- [ASSIGNED TASK] Every record, from first to last, should be written out again exactly.

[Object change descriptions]
===============

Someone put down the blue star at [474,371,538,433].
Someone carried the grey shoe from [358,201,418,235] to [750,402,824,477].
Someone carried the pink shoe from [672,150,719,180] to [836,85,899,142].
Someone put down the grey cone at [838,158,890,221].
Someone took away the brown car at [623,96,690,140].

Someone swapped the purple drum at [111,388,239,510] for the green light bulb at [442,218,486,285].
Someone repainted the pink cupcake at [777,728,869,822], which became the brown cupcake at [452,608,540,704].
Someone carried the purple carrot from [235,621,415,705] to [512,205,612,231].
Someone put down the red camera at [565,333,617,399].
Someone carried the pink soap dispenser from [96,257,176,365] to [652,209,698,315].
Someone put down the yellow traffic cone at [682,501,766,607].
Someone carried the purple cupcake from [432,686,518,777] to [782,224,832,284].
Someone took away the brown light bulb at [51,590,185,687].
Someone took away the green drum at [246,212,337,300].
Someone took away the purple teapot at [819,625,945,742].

===============

- [RESPONSE TO THE EXERCISE]
Someone put down the blue star at [474,371,538,433].
Someone carried the grey shoe from [358,201,418,235] to [750,402,824,477].
Someone carried the pink shoe from [672,150,719,180] to [836,85,899,142].
Someone put down the grey cone at [838,158,890,221].
Someone took away the brown car at [623,96,690,140].

Someone swapped the purple drum at [111,388,239,510] for the green light bulb at [442,218,486,285].
Someone repainted the pink cupcake at [777,728,869,822], which became the brown cupcake at [452,608,540,704].
Someone carried the purple carrot from [235,621,415,705] to [512,205,612,231].
Someone put down the red camera at [565,333,617,399].
Someone carried the pink soap dispenser from [96,257,176,365] to [652,209,698,315].
Someone put down the yellow traffic cone at [682,501,766,607].
Someone carried the purple cupcake from [432,686,518,777] to [782,224,832,284].
Someone took away the brown light bulb at [51,590,185,687].
Someone took away the green drum at [246,212,337,300].
Someone took away the purple teapot at [819,625,945,742].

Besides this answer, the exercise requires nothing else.